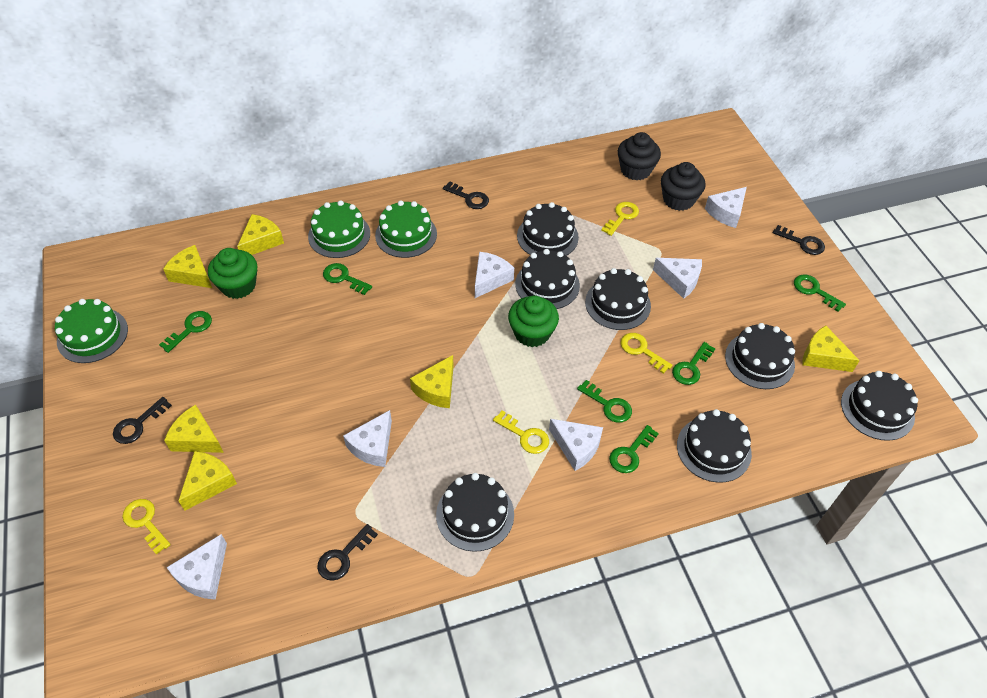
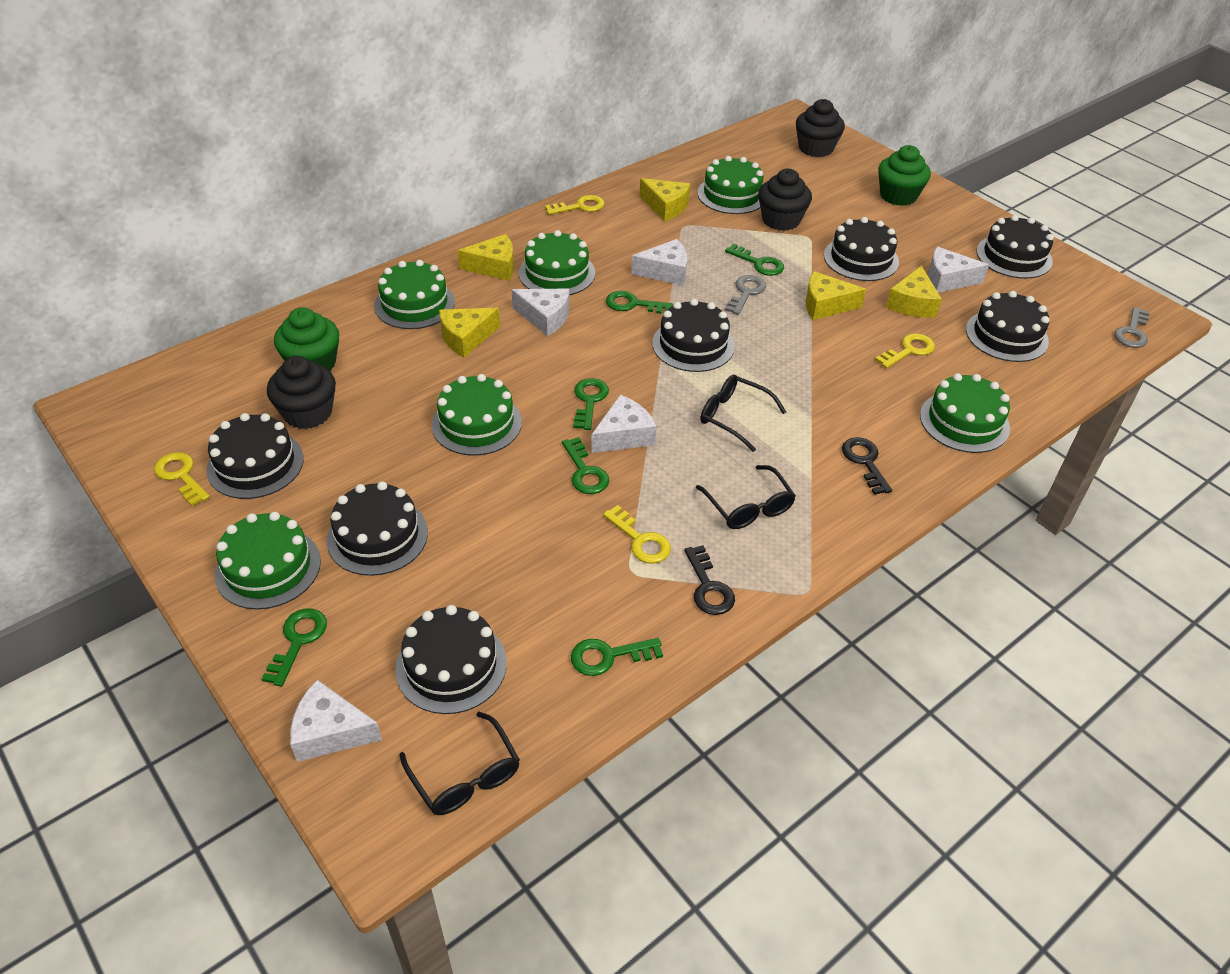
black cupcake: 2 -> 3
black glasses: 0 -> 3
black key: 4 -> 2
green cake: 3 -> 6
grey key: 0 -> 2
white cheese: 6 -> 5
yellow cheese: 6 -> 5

■ ■ ■ ■ ■ ■ ■

> WORK TO BE COMPLETED: The records above should be repeated exactly, with no pictures in the copy.

> TASK RESULT:
black cupcake: 2 -> 3
black glasses: 0 -> 3
black key: 4 -> 2
green cake: 3 -> 6
grey key: 0 -> 2
white cheese: 6 -> 5
yellow cheese: 6 -> 5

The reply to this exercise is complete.